**Record list:**
(begin)

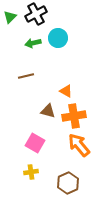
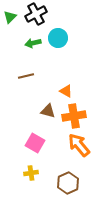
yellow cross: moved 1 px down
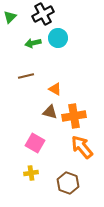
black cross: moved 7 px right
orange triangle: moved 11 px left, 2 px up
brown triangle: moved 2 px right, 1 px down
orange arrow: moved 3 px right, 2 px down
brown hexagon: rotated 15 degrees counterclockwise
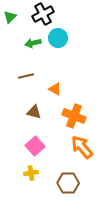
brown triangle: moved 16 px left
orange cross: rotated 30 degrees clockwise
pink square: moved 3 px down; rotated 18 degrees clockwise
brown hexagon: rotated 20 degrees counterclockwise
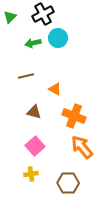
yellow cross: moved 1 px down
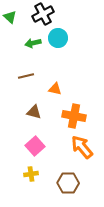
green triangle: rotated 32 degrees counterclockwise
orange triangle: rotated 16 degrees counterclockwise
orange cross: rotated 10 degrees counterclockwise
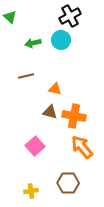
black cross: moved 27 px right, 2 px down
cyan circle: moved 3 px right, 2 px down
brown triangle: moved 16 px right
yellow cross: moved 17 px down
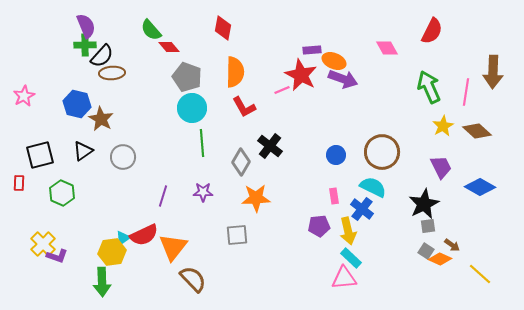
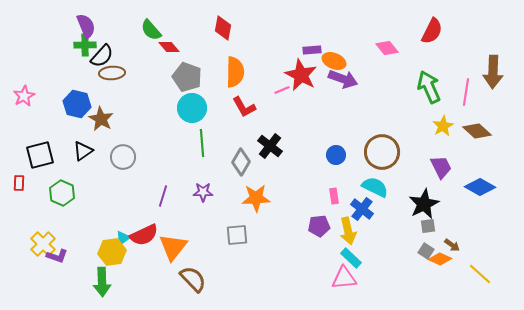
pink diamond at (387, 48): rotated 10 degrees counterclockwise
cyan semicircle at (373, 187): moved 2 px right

(end)
(begin)

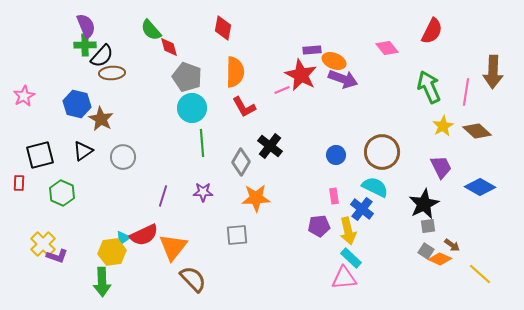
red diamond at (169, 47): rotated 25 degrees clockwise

(end)

**Exercise aim:** Could you turn the records from the line with "green triangle: rotated" to the line with "yellow cross: moved 17 px down", both ends included, into a numbered list with no blank lines and no pictures?

**Output of the task:**
1. green triangle: rotated 32 degrees counterclockwise
2. orange triangle: rotated 16 degrees counterclockwise
3. orange cross: rotated 10 degrees counterclockwise
4. black cross: moved 27 px right, 2 px down
5. cyan circle: moved 3 px right, 2 px down
6. brown triangle: moved 16 px right
7. yellow cross: moved 17 px down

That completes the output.